▸ **Data extracts**
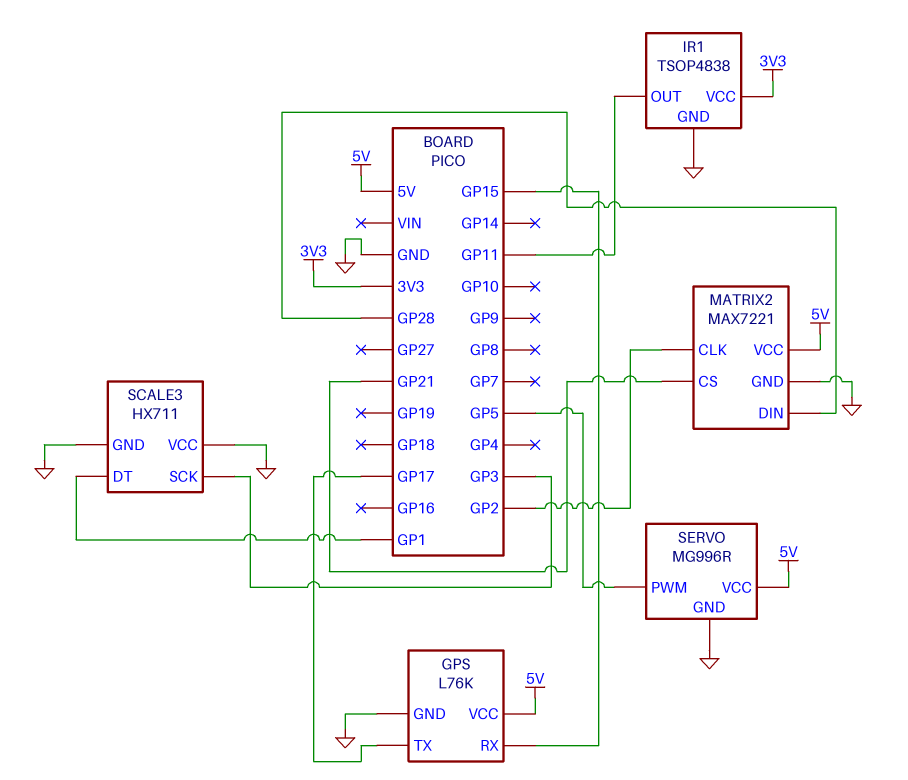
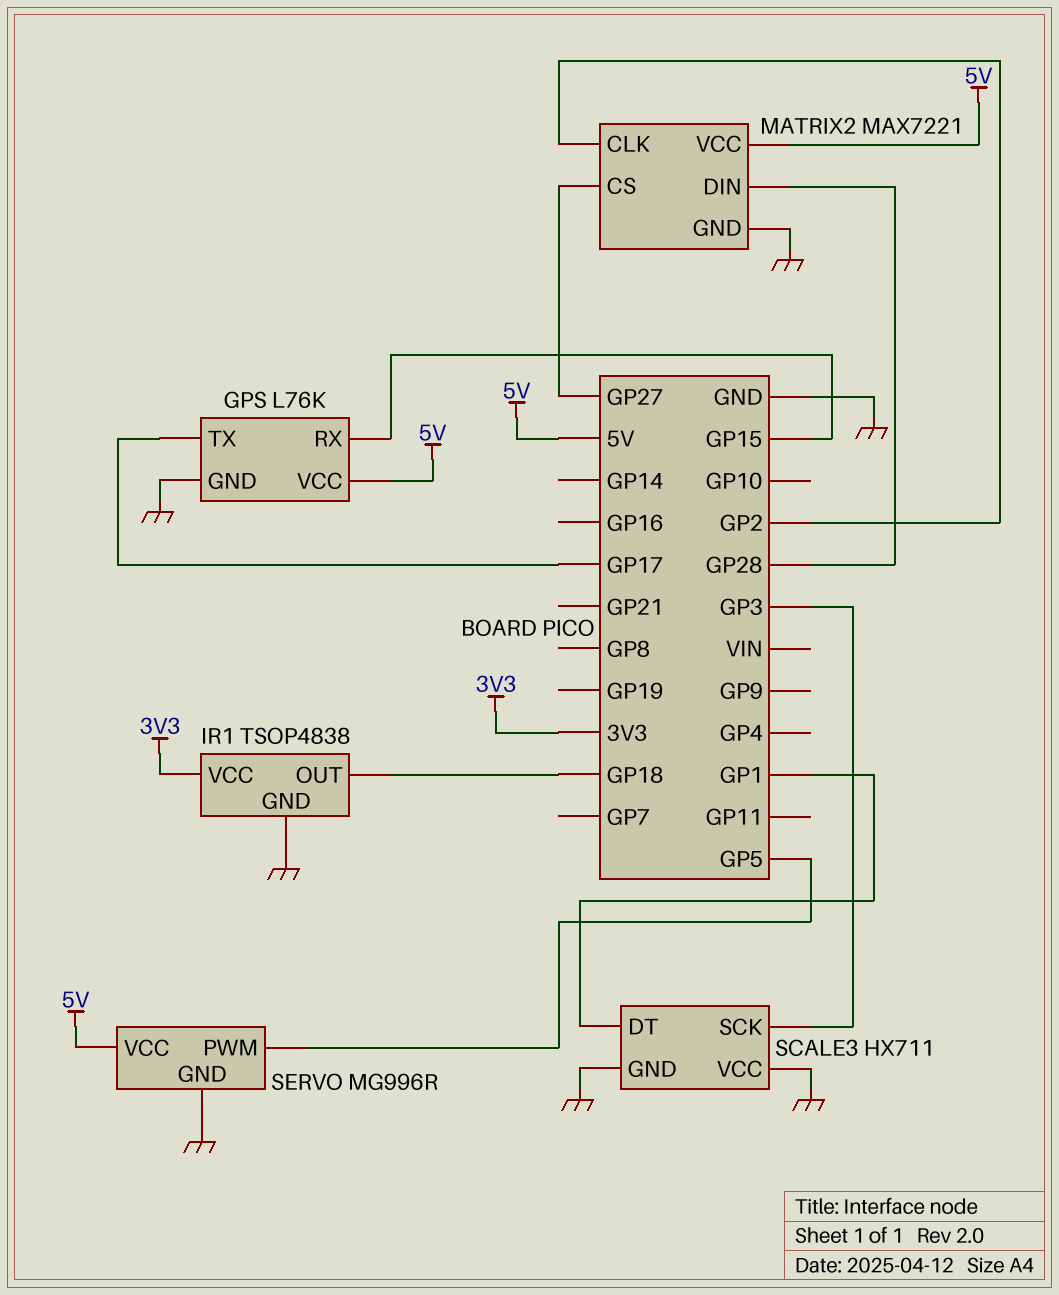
IR1 pin OUT: GP11 -> GP18
MATRIX2 pin CS: GP21 -> GP27

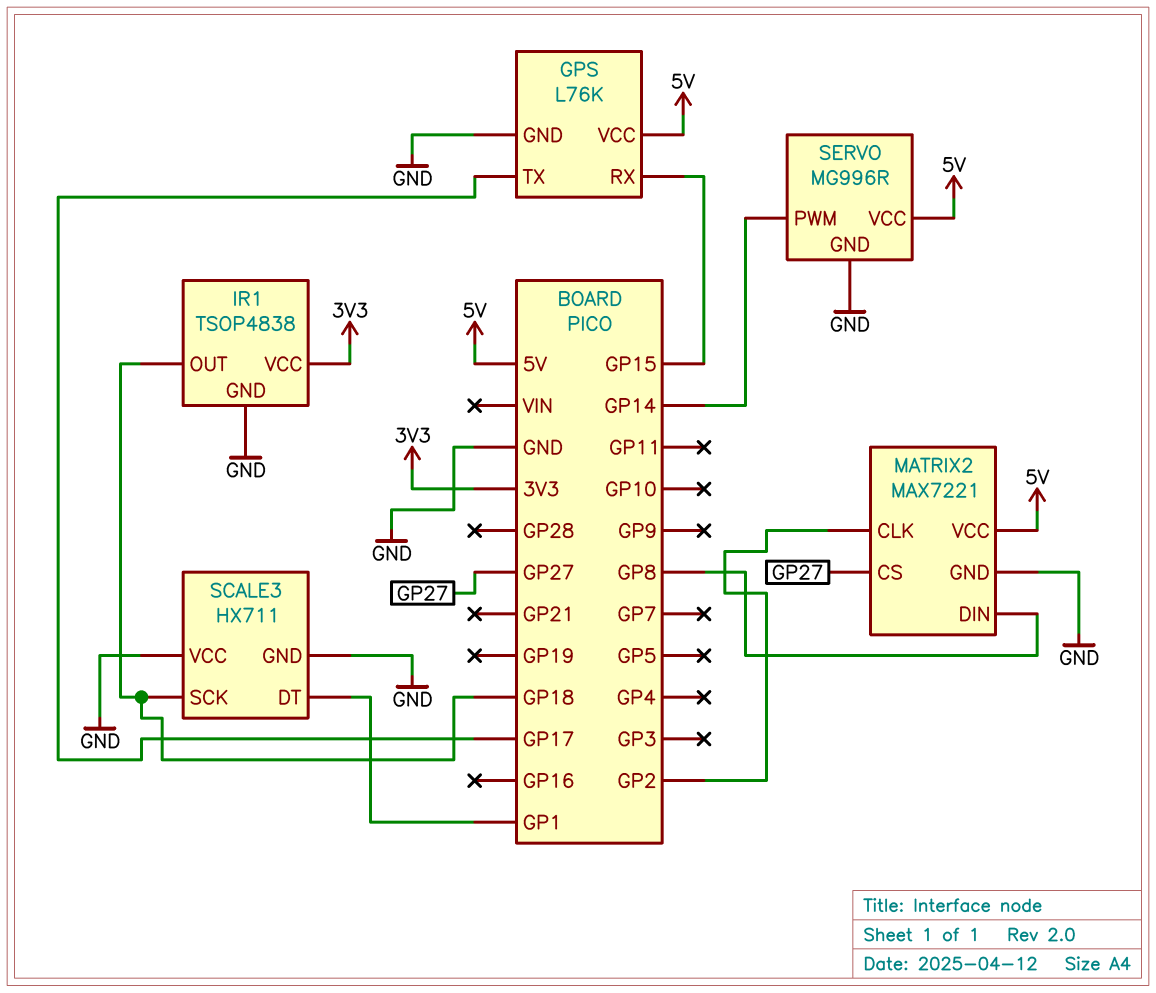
MATRIX2 pin DIN: GP28 -> GP8
SCALE3 pin SCK: GP3 -> GP18
SERVO pin PWM: GP5 -> GP14

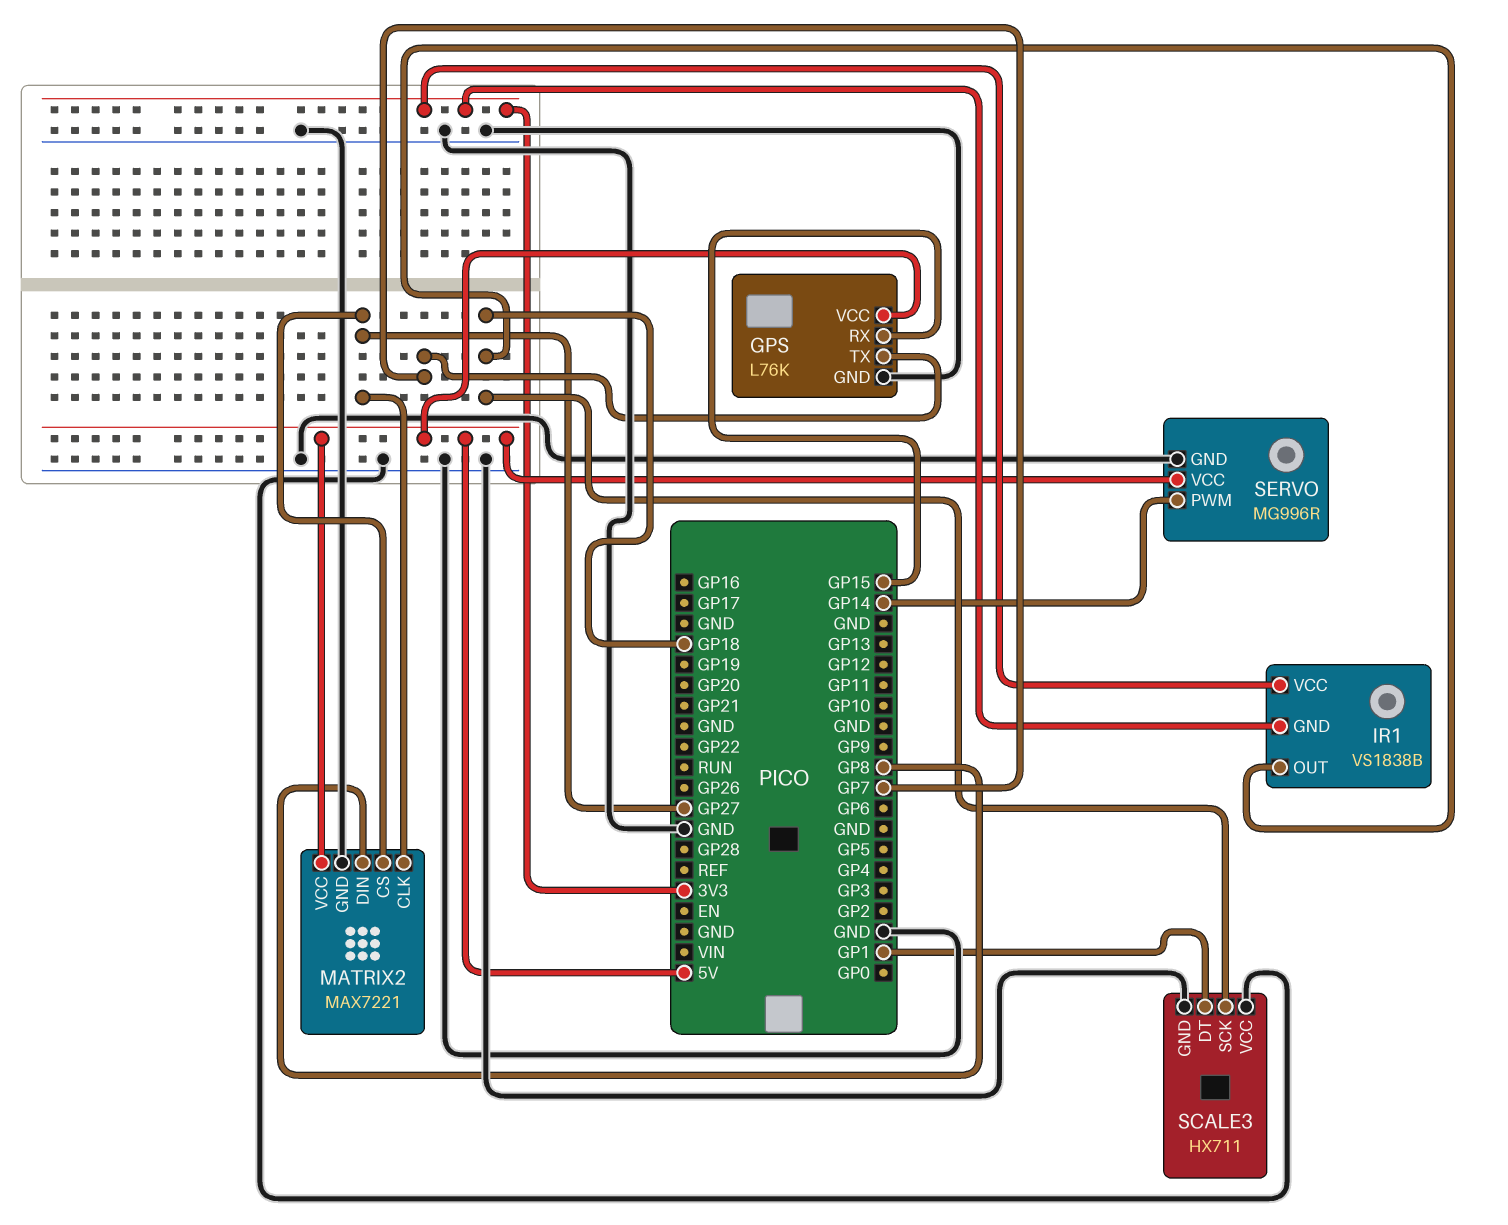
GPS pin TX: GP17 -> GP7
IR1: TSOP4838 -> VS1838B
IR1 pin GND: GND -> 3V3
MATRIX2 pin CLK: GP2 -> GP27

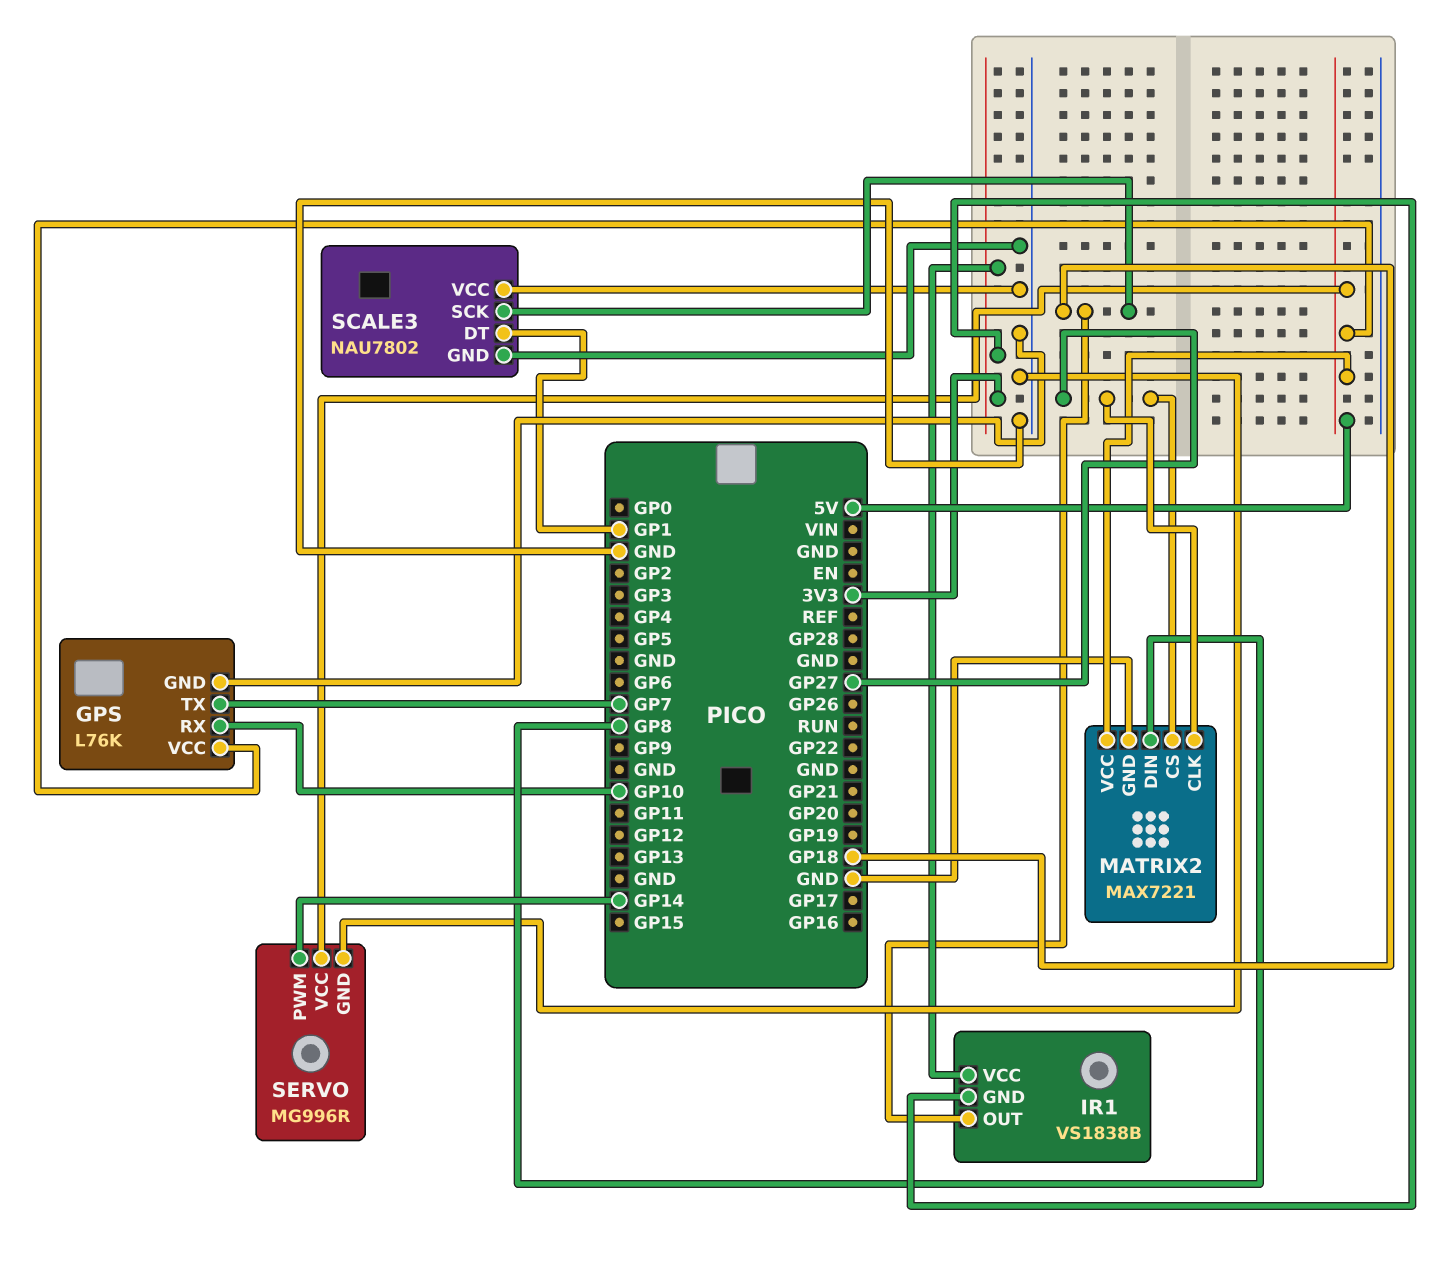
GPS pin RX: GP15 -> GP10
SCALE3: HX711 -> NAU7802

▸ **Activity**
The aim is an exact repeat of the entire listing, stripped of pictures.

▸ **Written answer**
IR1 pin OUT: GP11 -> GP18
MATRIX2 pin CS: GP21 -> GP27

MATRIX2 pin DIN: GP28 -> GP8
SCALE3 pin SCK: GP3 -> GP18
SERVO pin PWM: GP5 -> GP14

GPS pin TX: GP17 -> GP7
IR1: TSOP4838 -> VS1838B
IR1 pin GND: GND -> 3V3
MATRIX2 pin CLK: GP2 -> GP27

GPS pin RX: GP15 -> GP10
SCALE3: HX711 -> NAU7802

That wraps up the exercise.